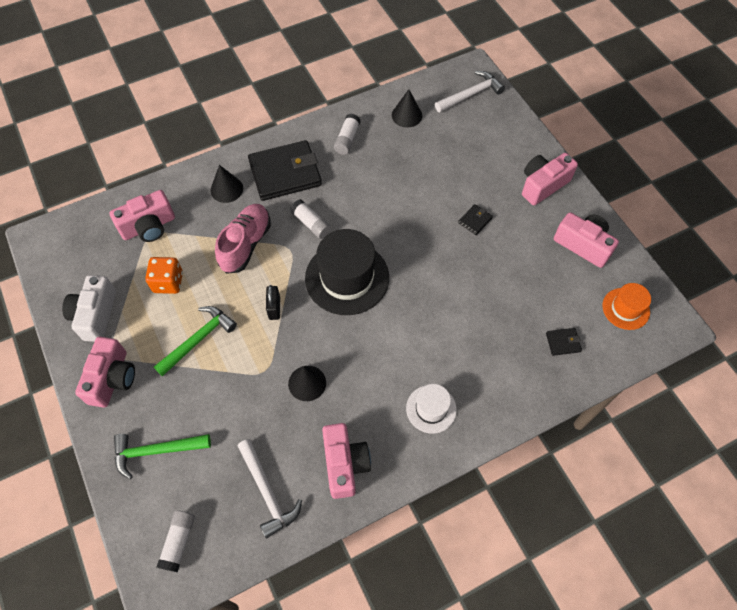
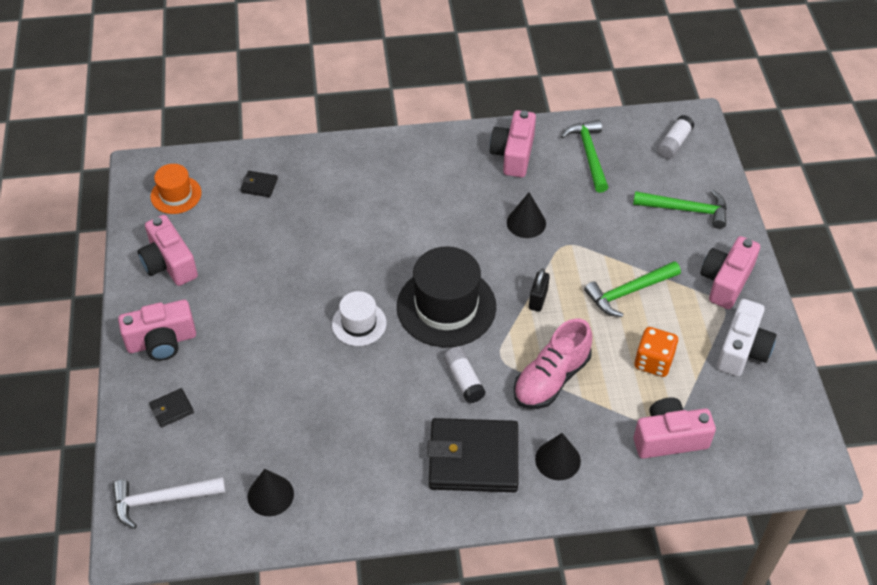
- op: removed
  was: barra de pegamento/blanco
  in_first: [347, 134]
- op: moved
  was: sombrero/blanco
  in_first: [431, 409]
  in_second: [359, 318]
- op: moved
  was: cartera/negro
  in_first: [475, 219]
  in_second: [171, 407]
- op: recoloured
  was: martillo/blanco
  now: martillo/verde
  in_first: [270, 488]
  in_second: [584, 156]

**EXERCISE:** Set out exactly the run of lines that begins at the line holding "was: barra de pegamento/blanco" and ends at the last line of the data.

**OUTPUT OF THE EXERCISE:**
  was: barra de pegamento/blanco
  in_first: [347, 134]
- op: moved
  was: sombrero/blanco
  in_first: [431, 409]
  in_second: [359, 318]
- op: moved
  was: cartera/negro
  in_first: [475, 219]
  in_second: [171, 407]
- op: recoloured
  was: martillo/blanco
  now: martillo/verde
  in_first: [270, 488]
  in_second: [584, 156]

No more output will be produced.